Task item: For this exercise, return exactly the lines of the material below that begin at the one with "none -> blue brick C9:E10 level 1" and stop after the one with "none -> white brick F10 level 2".

Data supplied:

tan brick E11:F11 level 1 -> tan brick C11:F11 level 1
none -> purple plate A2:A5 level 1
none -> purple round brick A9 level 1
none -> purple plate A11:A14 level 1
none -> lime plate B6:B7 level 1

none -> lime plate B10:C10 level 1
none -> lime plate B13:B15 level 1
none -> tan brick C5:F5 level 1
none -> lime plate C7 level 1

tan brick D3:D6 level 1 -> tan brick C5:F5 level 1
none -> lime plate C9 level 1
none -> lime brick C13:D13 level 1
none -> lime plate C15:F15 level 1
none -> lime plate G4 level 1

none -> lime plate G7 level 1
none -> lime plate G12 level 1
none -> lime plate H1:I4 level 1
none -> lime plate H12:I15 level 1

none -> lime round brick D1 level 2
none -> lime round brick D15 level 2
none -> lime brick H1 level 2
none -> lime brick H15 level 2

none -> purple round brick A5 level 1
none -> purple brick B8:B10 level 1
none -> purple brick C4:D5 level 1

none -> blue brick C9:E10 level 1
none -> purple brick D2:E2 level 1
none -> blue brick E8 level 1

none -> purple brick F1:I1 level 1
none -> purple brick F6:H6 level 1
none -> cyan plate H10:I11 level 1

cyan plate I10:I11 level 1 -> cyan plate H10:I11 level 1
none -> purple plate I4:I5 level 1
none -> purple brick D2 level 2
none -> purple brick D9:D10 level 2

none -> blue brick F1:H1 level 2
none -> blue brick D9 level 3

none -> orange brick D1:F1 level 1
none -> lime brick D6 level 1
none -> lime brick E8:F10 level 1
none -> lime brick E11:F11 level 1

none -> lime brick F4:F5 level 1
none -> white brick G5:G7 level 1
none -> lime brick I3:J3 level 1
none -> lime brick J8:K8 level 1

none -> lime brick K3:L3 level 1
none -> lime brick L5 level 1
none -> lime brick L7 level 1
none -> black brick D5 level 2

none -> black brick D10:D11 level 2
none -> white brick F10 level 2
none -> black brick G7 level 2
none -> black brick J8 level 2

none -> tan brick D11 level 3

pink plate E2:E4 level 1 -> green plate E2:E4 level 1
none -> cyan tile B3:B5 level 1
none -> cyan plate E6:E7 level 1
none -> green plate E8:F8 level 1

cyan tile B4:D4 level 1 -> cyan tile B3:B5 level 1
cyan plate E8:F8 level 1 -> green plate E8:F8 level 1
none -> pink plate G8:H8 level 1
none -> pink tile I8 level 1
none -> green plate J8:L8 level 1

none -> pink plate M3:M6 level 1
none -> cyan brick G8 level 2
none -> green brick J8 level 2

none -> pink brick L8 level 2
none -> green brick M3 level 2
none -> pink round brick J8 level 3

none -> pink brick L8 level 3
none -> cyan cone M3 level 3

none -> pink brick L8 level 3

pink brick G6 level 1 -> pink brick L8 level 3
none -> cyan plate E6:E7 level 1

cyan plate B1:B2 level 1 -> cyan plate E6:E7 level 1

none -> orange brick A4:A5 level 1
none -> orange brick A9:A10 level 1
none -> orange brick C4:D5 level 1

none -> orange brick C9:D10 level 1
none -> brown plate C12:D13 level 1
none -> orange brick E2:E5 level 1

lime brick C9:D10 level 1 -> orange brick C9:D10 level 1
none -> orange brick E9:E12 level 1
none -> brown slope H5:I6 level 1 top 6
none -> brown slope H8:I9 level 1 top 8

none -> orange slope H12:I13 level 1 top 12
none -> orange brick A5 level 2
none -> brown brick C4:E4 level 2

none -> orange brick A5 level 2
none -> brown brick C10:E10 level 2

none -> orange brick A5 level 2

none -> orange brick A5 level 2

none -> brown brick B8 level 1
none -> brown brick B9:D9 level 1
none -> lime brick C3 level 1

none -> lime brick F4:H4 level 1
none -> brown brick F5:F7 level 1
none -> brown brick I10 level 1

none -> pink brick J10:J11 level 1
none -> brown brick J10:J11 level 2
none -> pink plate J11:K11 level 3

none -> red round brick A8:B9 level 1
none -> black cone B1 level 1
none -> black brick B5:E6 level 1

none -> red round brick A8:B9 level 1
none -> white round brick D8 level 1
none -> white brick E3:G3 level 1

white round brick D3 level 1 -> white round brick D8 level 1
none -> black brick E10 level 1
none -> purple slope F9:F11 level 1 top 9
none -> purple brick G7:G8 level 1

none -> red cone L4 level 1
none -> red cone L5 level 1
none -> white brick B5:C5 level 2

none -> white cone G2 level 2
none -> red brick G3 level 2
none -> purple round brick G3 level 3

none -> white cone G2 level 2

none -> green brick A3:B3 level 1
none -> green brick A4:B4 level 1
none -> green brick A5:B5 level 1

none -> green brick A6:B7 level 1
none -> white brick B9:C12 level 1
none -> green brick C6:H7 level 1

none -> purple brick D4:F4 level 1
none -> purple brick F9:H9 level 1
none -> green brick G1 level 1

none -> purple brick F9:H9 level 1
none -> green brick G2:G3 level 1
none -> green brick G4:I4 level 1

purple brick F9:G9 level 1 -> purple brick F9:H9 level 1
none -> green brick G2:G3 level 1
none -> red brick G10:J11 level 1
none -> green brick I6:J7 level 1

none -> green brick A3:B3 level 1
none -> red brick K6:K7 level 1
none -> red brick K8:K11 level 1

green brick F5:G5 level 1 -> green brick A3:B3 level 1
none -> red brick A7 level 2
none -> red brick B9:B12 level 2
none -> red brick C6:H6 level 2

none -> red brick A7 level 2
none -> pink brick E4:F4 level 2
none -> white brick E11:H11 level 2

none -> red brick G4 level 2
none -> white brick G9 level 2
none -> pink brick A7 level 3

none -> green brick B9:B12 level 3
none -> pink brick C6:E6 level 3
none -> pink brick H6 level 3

Solution:
none -> blue brick C9:E10 level 1
none -> purple brick D2:E2 level 1
none -> blue brick E8 level 1

none -> purple brick F1:I1 level 1
none -> purple brick F6:H6 level 1
none -> cyan plate H10:I11 level 1

cyan plate I10:I11 level 1 -> cyan plate H10:I11 level 1
none -> purple plate I4:I5 level 1
none -> purple brick D2 level 2
none -> purple brick D9:D10 level 2

none -> blue brick F1:H1 level 2
none -> blue brick D9 level 3

none -> orange brick D1:F1 level 1
none -> lime brick D6 level 1
none -> lime brick E8:F10 level 1
none -> lime brick E11:F11 level 1

none -> lime brick F4:F5 level 1
none -> white brick G5:G7 level 1
none -> lime brick I3:J3 level 1
none -> lime brick J8:K8 level 1

none -> lime brick K3:L3 level 1
none -> lime brick L5 level 1
none -> lime brick L7 level 1
none -> black brick D5 level 2

none -> black brick D10:D11 level 2
none -> white brick F10 level 2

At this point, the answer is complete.